**** Records for processing

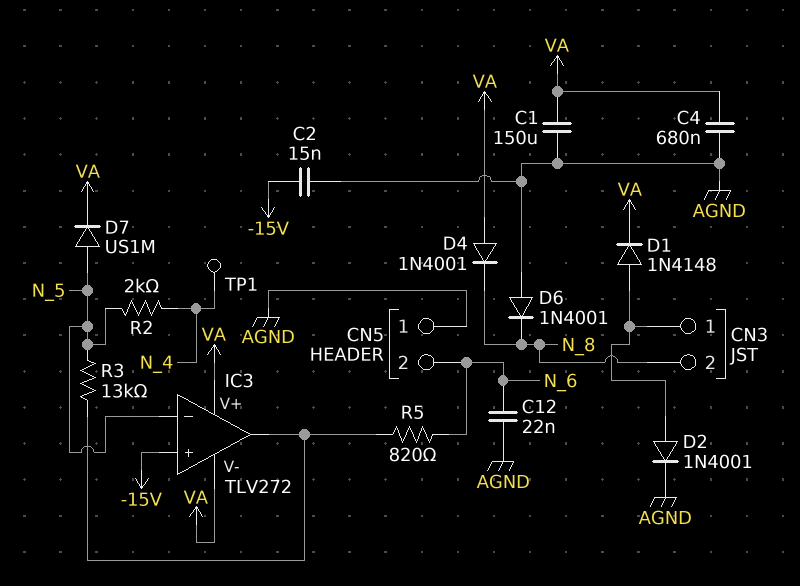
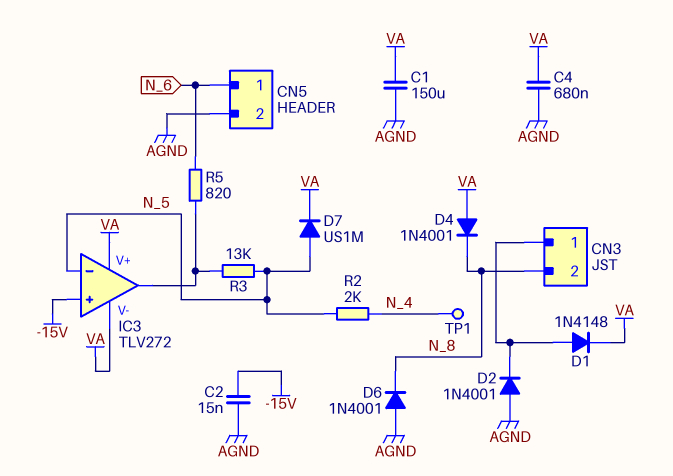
C12: 22nF (AGND, N_6) -> none
CN5 pin 1: AGND -> N_6
CN5 pin 2: N_6 -> AGND
D2: diode 1N4001 (A CN3/1, K AGND) -> diode 1N4001 (A AGND, K CN3/1)

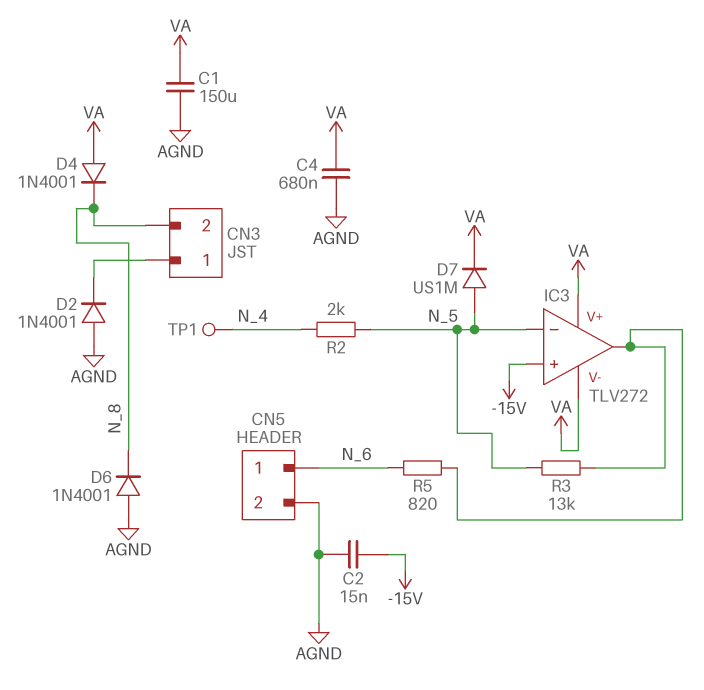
D1: diode 1N4148 (A CN3/1, K VA) -> none

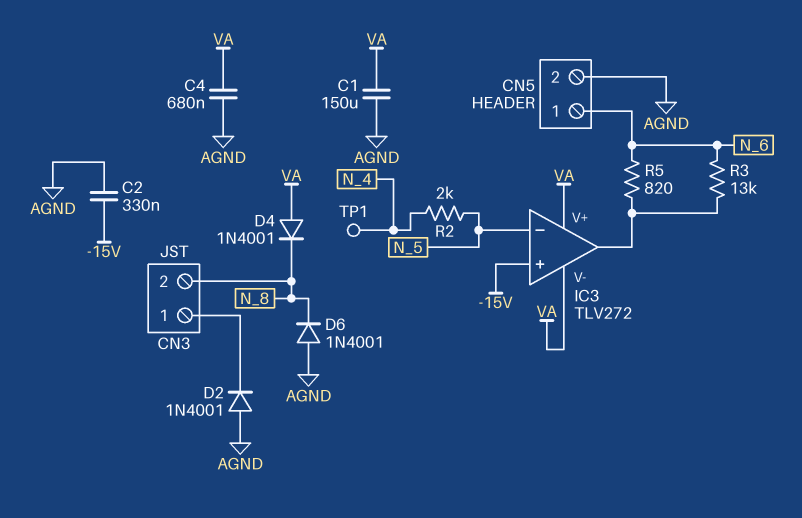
C2: 15nF (-15V, AGND) -> 330nF (-15V, AGND)
D7: diode US1M (A N_5, K VA) -> none
R3: 13k (IC3/out, N_5) -> 13k (IC3/out, N_6)

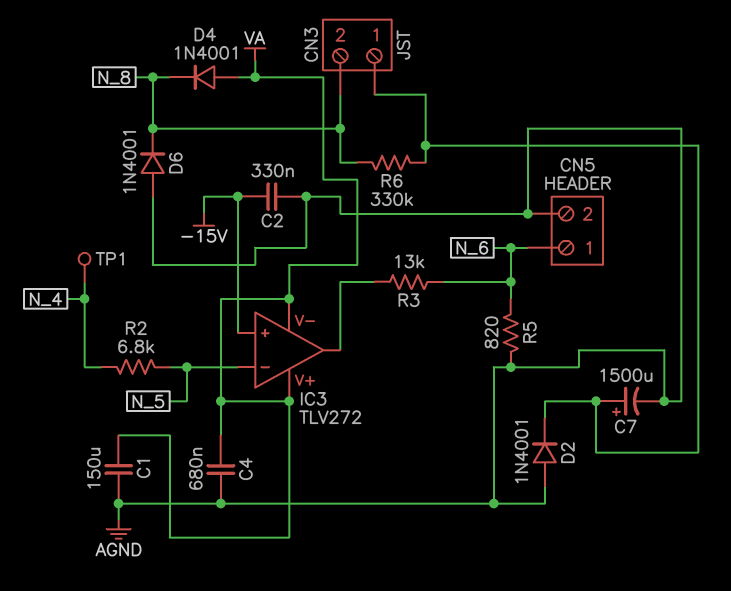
C7: none -> 1500uF (plus CN3/1, minus AGND)
R2: 2k (N_4, N_5) -> 6.8k (N_4, N_5)
R5: 820 (IC3/out, N_6) -> 820 (AGND, N_6)
R6: none -> 330k (CN3/1, N_8)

********

* Try it *
Transcribe the listing exactly, skipping pictures.

* Result of this task *
C12: 22nF (AGND, N_6) -> none
CN5 pin 1: AGND -> N_6
CN5 pin 2: N_6 -> AGND
D2: diode 1N4001 (A CN3/1, K AGND) -> diode 1N4001 (A AGND, K CN3/1)

D1: diode 1N4148 (A CN3/1, K VA) -> none

C2: 15nF (-15V, AGND) -> 330nF (-15V, AGND)
D7: diode US1M (A N_5, K VA) -> none
R3: 13k (IC3/out, N_5) -> 13k (IC3/out, N_6)

C7: none -> 1500uF (plus CN3/1, minus AGND)
R2: 2k (N_4, N_5) -> 6.8k (N_4, N_5)
R5: 820 (IC3/out, N_6) -> 820 (AGND, N_6)
R6: none -> 330k (CN3/1, N_8)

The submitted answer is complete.